**Exercise directions:** Nothing but the lines from the one containing "black L-shape: (78, 37)" through the one containing "pink circle: (73, 172) -> (52, 75), moved", both included, should be given again, each exactly as written below.

**Task material:**
***
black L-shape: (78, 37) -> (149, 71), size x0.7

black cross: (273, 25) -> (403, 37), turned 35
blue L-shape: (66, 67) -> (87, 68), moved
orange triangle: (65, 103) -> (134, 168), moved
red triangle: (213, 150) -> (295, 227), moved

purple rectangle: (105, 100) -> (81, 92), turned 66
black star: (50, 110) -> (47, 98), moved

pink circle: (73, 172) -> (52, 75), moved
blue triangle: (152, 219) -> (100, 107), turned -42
***
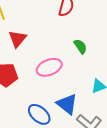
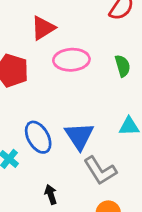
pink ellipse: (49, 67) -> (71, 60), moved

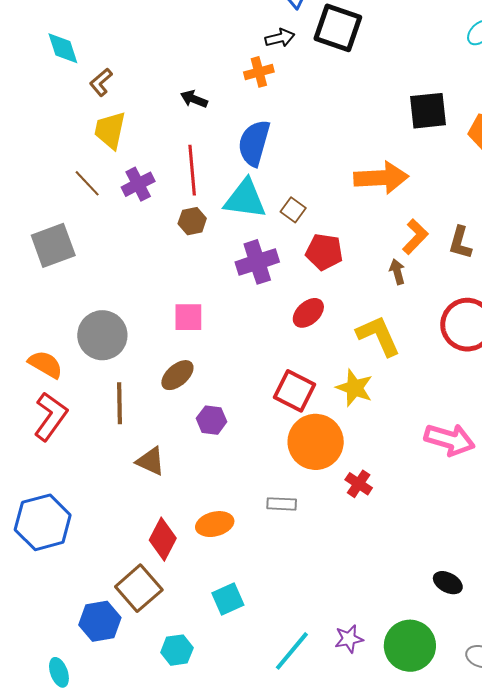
***
**Written response:**
black L-shape: (78, 37) -> (149, 71), size x0.7

black cross: (273, 25) -> (403, 37), turned 35
blue L-shape: (66, 67) -> (87, 68), moved
orange triangle: (65, 103) -> (134, 168), moved
red triangle: (213, 150) -> (295, 227), moved

purple rectangle: (105, 100) -> (81, 92), turned 66
black star: (50, 110) -> (47, 98), moved

pink circle: (73, 172) -> (52, 75), moved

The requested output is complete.